=== WHAT THE TASK REQUIRES ===
Print the lines that run from the line with "purple pyramid: 13 -> 11" to the line with "turquoise spinning top: 7 -> 8", keeping both end lines, exactly as they appear in the entries below, and nothing else.

=== MATERIAL TO PROCESS ===
_ _ _ _

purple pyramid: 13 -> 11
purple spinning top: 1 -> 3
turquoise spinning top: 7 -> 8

_ _ _ _

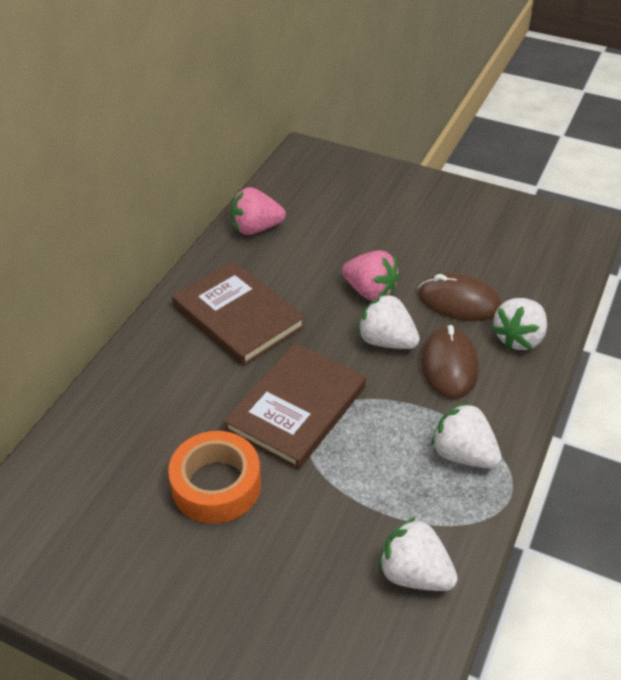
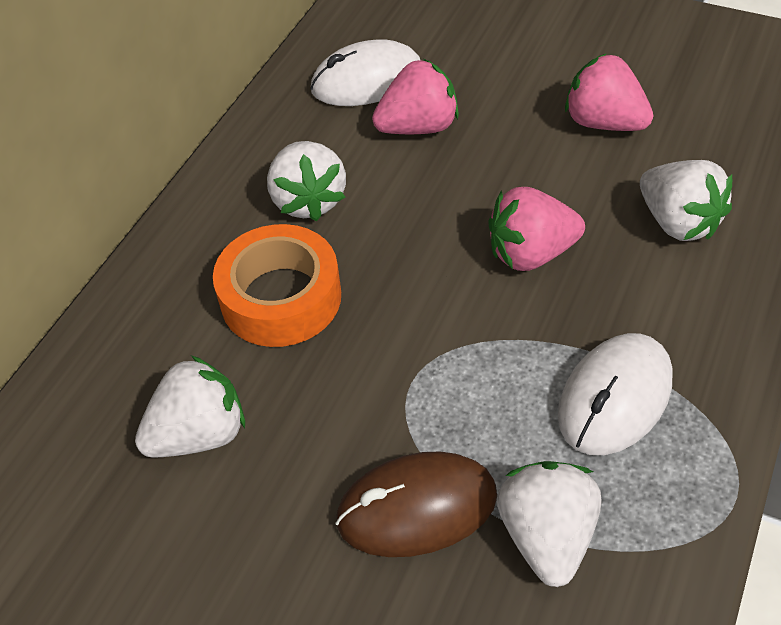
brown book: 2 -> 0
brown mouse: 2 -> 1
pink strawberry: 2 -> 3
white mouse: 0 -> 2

_ _ _ _

=== OUTPUT BELOW ===
purple pyramid: 13 -> 11
purple spinning top: 1 -> 3
turquoise spinning top: 7 -> 8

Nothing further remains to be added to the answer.